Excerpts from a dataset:
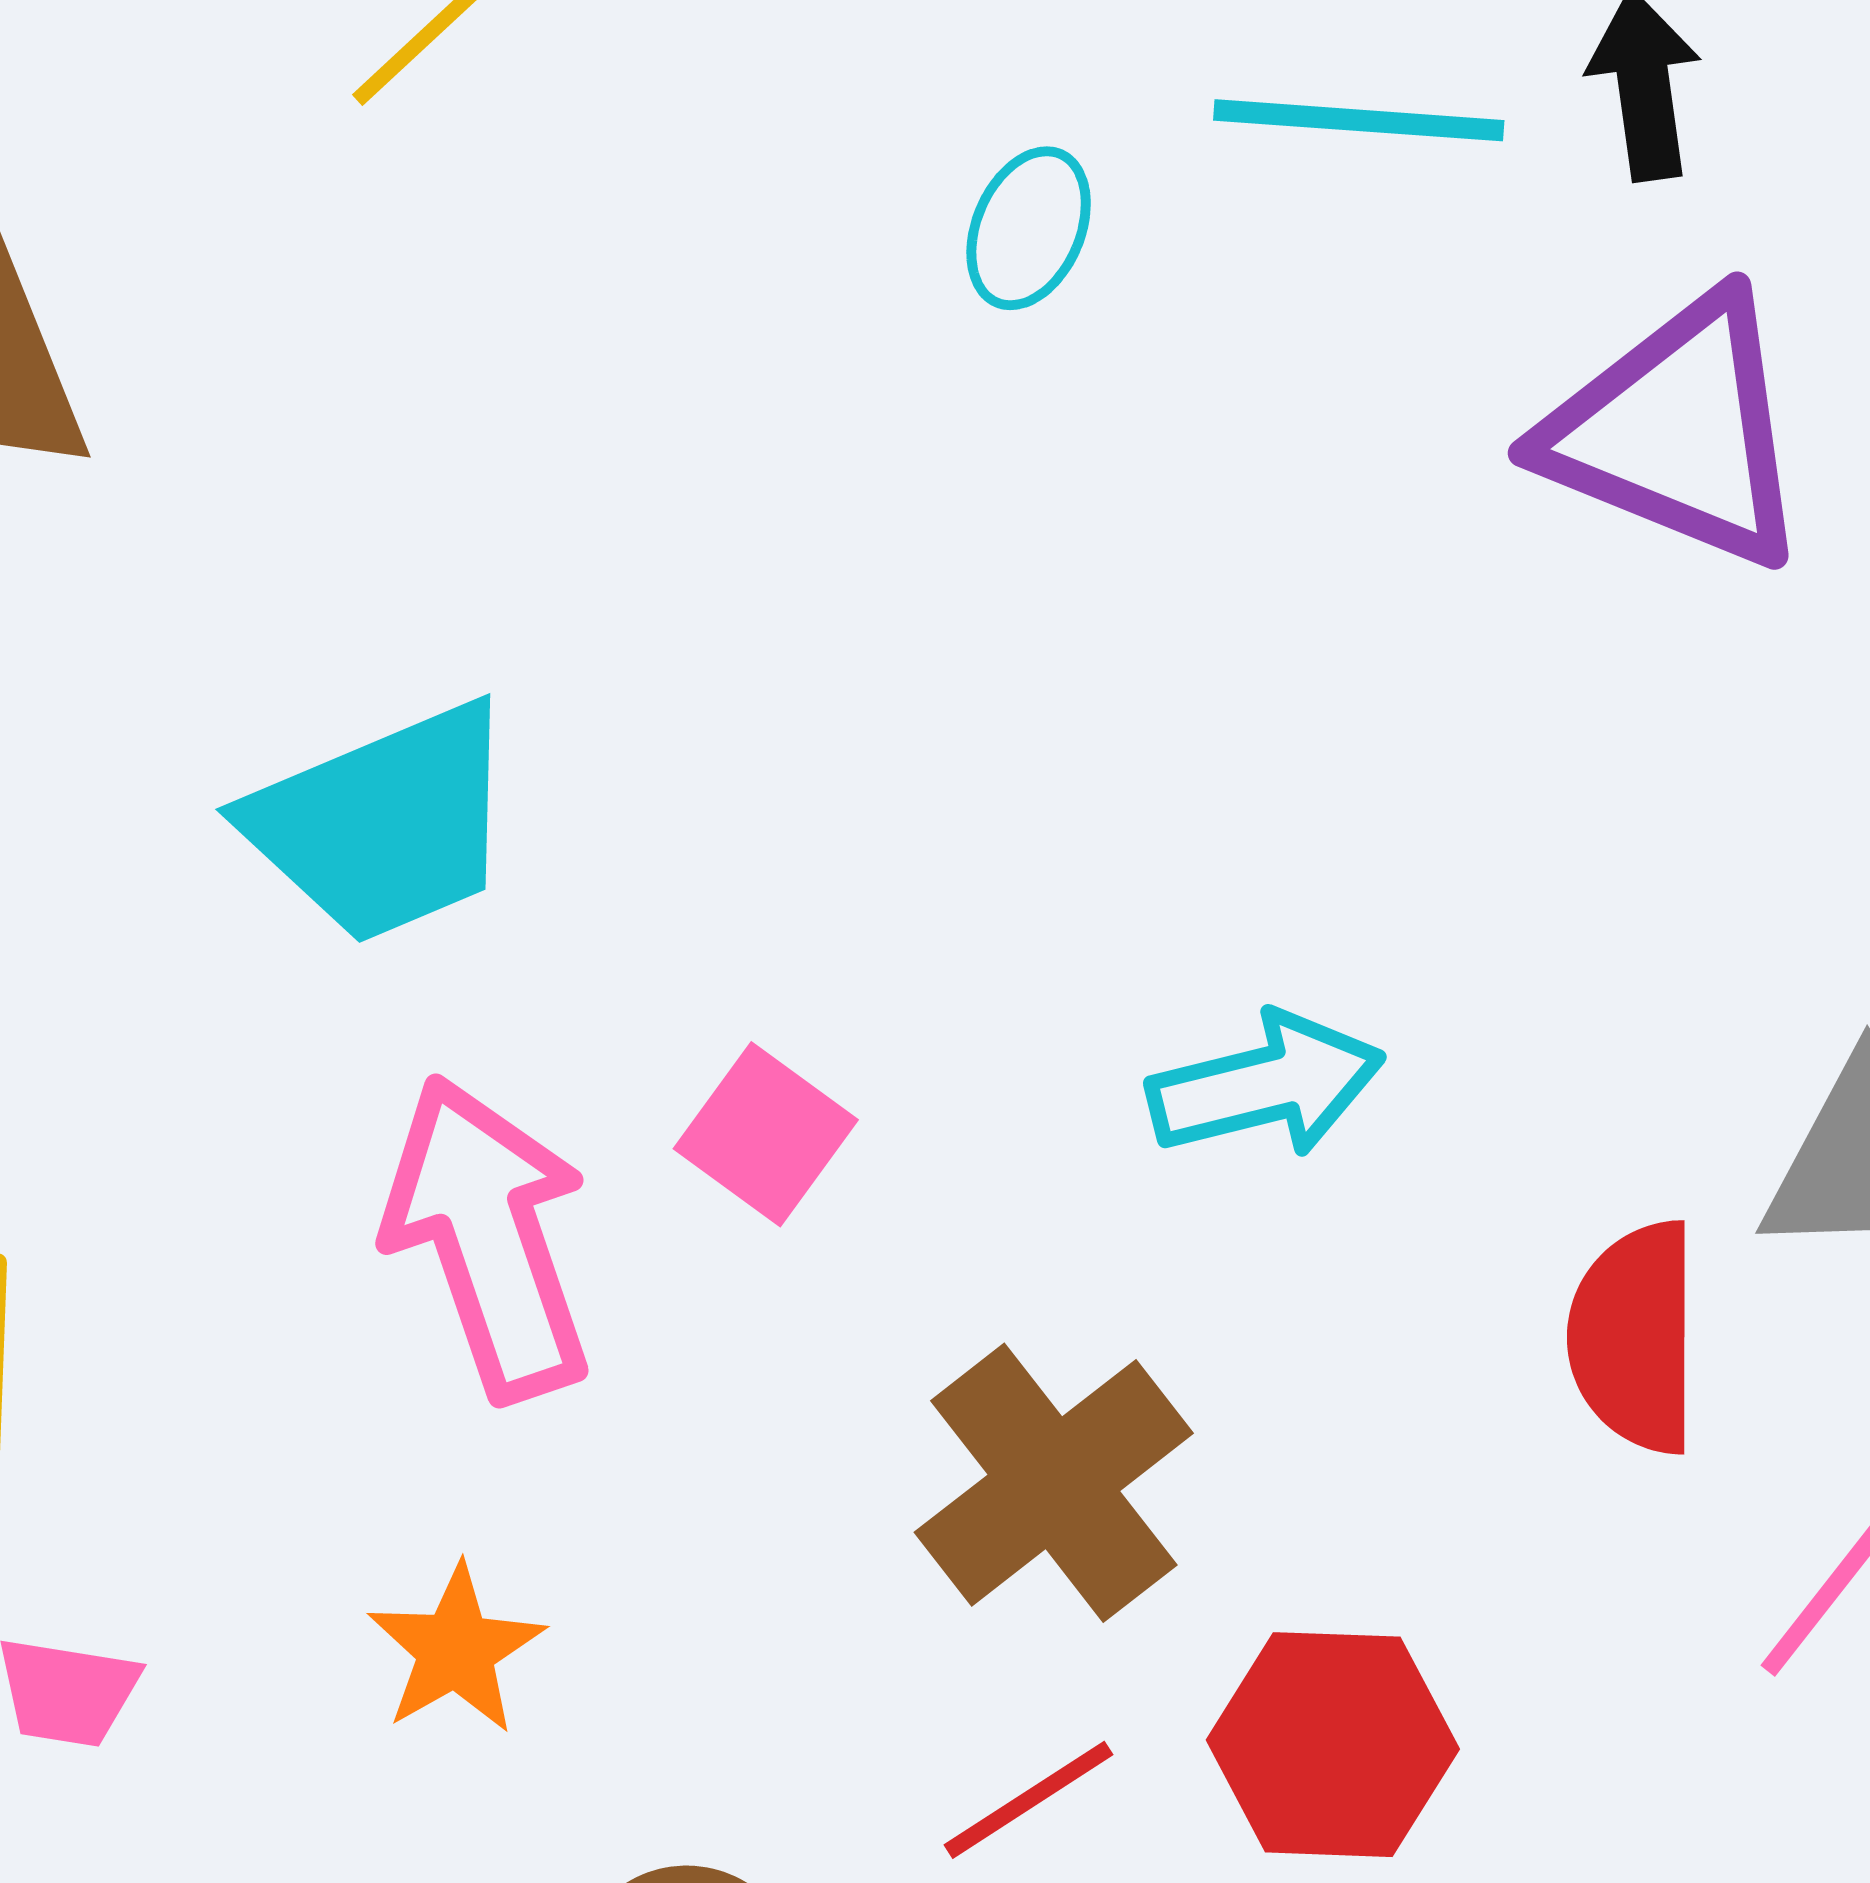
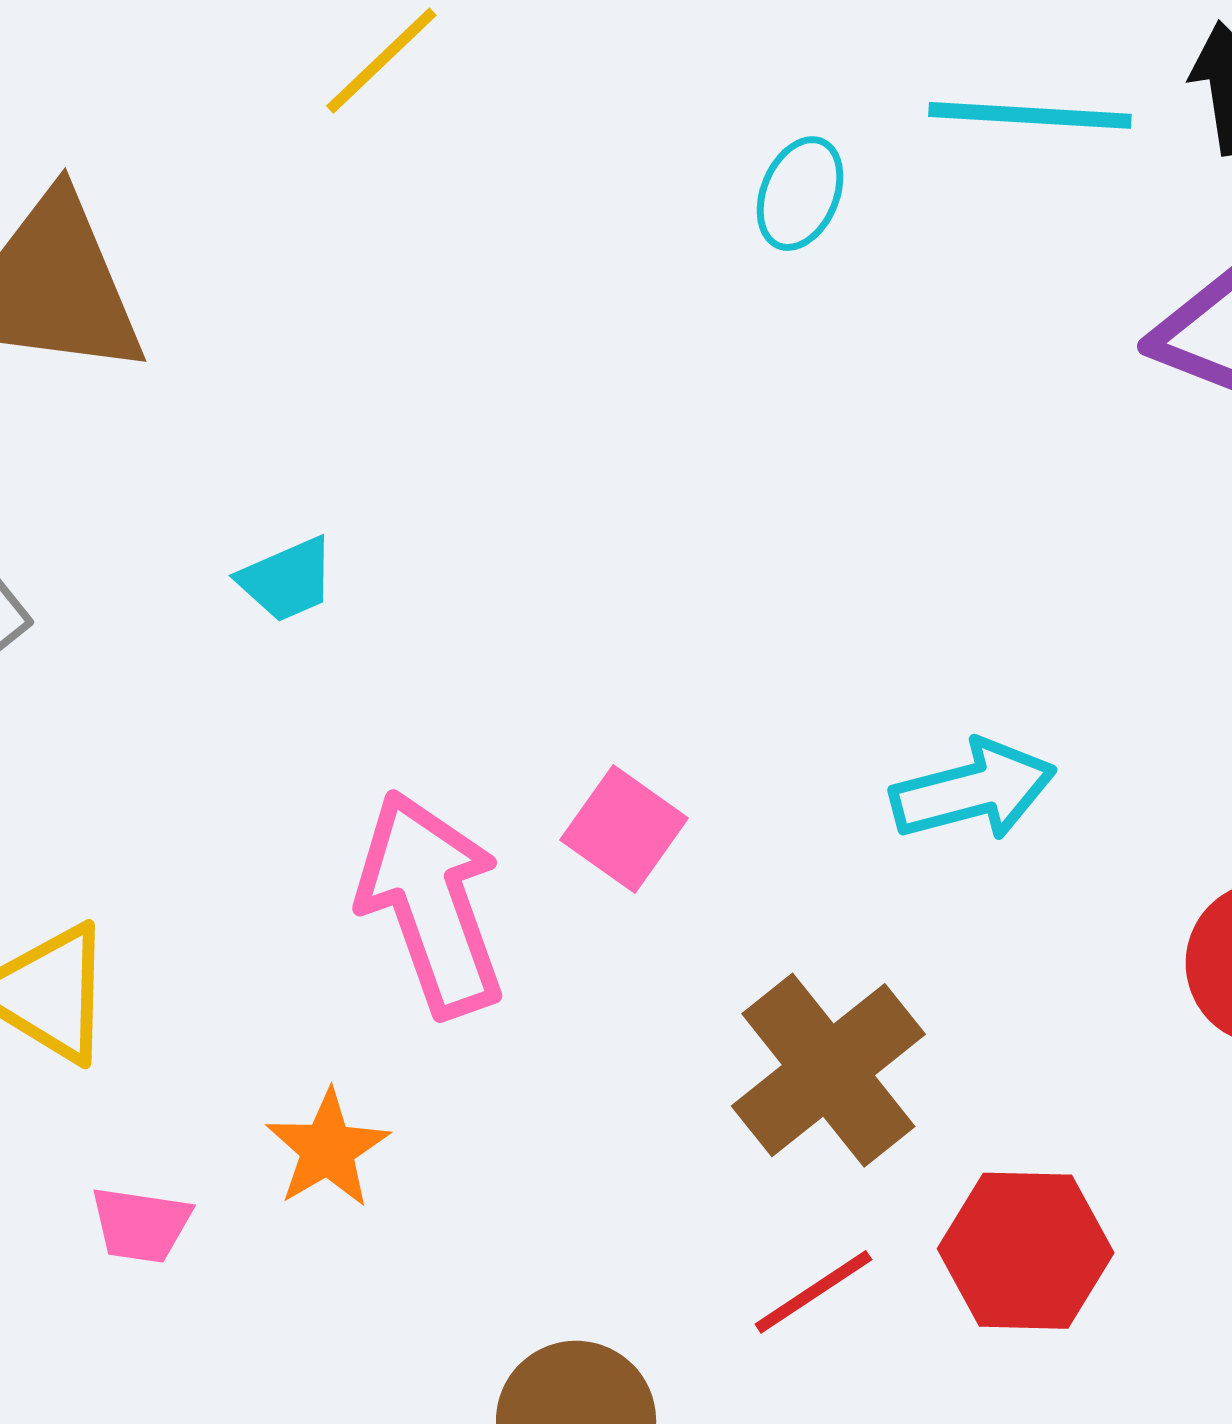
cyan trapezoid: (383, 823) -> (287, 580), moved, size x0.5
orange star: (456, 1650) -> (328, 1149), moved

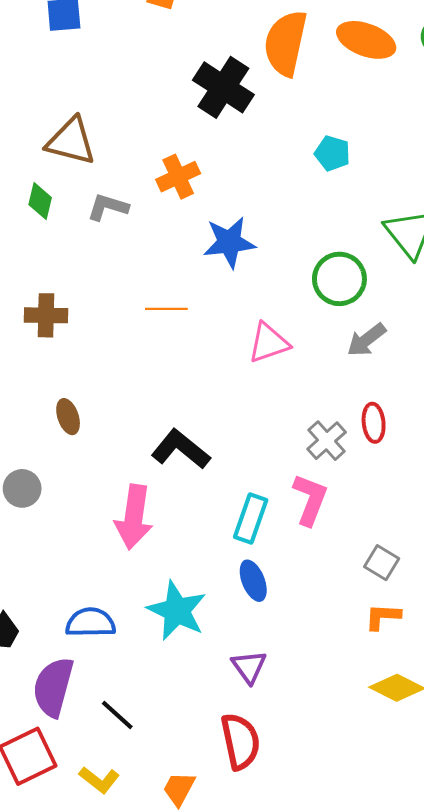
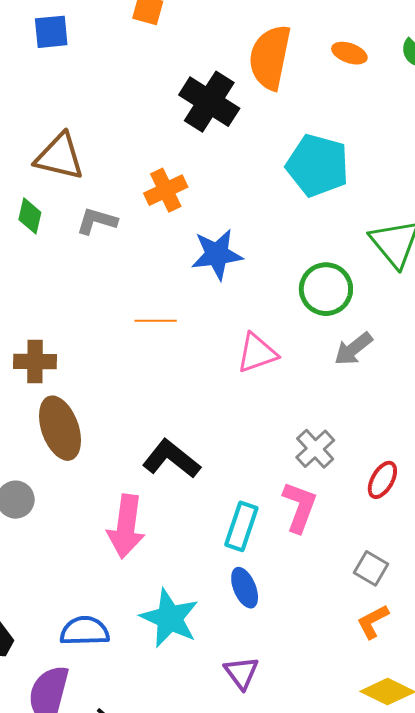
orange ellipse: (366, 40) -> (349, 53), size x0.6
cyan pentagon: (332, 153) -> (318, 165), size x1.8
brown cross: (46, 315) -> (35, 361), moved
brown ellipse: (68, 417) -> (60, 428), size x1.8
red ellipse: (374, 423) -> (382, 480), moved, turned 36
orange L-shape: (383, 617) -> (373, 622), turned -30

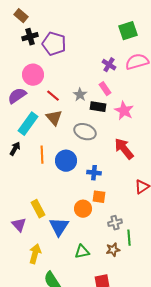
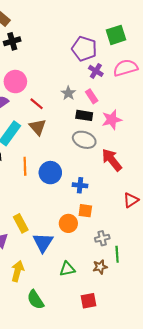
purple pentagon: (54, 44) -> (84, 49), moved
gray star: (80, 95) -> (68, 93), moved
pink star: (124, 111) -> (112, 120), turned 30
gray ellipse: (85, 132) -> (84, 140), moved

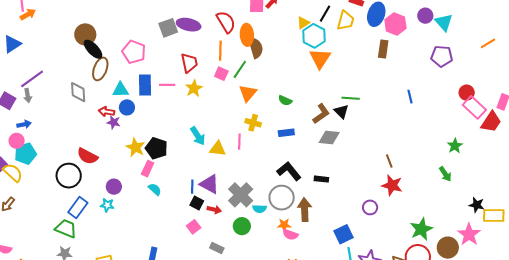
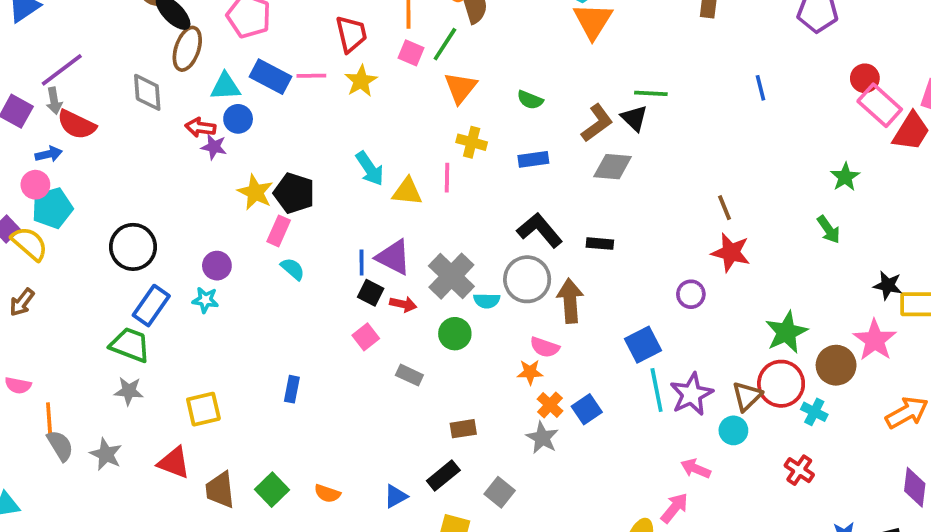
blue rectangle: (145, 85) -> (271, 77), turned -60
red semicircle: (87, 156) -> (77, 125), moved
orange star: (284, 225) -> (530, 372), moved

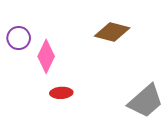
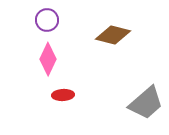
purple circle: (19, 38) -> (47, 20), moved

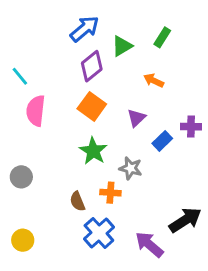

EXERCISE:
Pictures aside, restate all of the entries exactly.

TASK ANSWER:
cyan trapezoid: (383, 823) -> (287, 580), moved, size x0.5
orange star: (456, 1650) -> (328, 1149), moved

orange ellipse: (366, 40) -> (349, 53), size x0.6
cyan pentagon: (332, 153) -> (318, 165), size x1.8
brown cross: (46, 315) -> (35, 361), moved
brown ellipse: (68, 417) -> (60, 428), size x1.8
red ellipse: (374, 423) -> (382, 480), moved, turned 36
orange L-shape: (383, 617) -> (373, 622), turned -30

purple pentagon: (54, 44) -> (84, 49), moved
gray star: (80, 95) -> (68, 93), moved
pink star: (124, 111) -> (112, 120), turned 30
gray ellipse: (85, 132) -> (84, 140), moved

blue rectangle: (145, 85) -> (271, 77), turned -60
red semicircle: (87, 156) -> (77, 125), moved
orange star: (284, 225) -> (530, 372), moved

purple circle: (19, 38) -> (47, 20), moved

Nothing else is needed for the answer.